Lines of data
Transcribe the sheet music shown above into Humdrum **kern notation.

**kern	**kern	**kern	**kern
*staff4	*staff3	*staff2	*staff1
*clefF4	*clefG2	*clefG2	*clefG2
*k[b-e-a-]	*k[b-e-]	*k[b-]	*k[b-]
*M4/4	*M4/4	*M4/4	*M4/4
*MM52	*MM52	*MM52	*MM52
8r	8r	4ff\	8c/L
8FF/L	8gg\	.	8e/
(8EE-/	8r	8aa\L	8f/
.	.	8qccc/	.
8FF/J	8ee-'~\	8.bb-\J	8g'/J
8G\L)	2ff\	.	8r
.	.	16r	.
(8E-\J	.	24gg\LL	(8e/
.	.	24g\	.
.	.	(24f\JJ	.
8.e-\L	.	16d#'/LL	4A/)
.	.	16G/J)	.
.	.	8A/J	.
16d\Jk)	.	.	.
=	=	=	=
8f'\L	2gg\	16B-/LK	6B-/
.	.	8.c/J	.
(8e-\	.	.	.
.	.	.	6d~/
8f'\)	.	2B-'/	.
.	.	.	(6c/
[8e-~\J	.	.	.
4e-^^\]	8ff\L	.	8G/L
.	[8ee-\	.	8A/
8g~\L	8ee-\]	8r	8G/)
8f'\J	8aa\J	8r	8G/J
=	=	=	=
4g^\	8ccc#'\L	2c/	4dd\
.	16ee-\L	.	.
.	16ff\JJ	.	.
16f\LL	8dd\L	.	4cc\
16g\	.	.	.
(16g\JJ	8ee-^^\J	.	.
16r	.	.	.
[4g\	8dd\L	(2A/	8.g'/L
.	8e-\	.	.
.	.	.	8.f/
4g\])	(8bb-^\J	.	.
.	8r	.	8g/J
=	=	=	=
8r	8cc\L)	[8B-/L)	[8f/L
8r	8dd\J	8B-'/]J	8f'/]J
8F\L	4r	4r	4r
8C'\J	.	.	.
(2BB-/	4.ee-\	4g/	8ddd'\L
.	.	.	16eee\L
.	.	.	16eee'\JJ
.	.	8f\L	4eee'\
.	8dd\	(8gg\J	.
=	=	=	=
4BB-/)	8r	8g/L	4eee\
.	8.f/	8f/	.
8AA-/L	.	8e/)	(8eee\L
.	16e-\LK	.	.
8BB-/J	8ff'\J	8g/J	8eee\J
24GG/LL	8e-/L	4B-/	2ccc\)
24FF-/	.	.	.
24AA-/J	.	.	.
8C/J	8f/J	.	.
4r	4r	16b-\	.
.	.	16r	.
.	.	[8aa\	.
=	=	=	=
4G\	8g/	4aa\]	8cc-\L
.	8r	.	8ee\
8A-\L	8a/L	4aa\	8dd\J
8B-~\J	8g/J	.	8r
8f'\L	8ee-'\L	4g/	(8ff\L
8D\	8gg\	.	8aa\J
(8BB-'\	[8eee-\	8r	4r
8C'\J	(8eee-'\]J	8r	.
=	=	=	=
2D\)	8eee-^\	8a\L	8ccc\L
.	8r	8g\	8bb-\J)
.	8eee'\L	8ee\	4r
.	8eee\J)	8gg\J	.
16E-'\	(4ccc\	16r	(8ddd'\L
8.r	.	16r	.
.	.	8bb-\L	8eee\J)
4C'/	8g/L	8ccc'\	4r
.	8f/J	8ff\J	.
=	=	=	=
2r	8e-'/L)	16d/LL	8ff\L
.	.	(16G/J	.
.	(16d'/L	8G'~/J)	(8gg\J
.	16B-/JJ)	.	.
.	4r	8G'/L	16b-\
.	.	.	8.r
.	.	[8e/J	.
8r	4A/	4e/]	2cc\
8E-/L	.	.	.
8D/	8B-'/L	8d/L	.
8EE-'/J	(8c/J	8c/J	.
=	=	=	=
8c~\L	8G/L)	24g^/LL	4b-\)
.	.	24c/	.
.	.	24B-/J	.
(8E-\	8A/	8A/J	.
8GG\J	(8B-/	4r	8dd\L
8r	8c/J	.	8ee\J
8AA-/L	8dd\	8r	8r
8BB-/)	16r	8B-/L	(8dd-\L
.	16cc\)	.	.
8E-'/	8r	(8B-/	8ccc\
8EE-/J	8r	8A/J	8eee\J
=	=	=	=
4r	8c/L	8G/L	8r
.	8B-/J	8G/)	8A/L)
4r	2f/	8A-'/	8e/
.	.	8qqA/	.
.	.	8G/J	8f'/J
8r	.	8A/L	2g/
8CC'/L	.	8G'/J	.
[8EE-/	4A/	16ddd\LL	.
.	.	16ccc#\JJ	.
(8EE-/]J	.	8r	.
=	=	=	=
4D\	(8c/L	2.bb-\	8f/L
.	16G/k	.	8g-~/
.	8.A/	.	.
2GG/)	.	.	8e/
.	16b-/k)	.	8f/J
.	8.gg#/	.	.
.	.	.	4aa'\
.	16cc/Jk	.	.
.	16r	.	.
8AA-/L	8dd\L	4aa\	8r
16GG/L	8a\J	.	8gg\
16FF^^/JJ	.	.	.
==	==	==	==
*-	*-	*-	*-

◆ Prompt ◆
Locate each line in the items above that contains the string "kern", matching case exactly, and copy those lines.

◆ Solution to this task ◆
Transcribe the sheet music shown above into Humdrum **kern notation.
**kern	**kern	**kern	**kern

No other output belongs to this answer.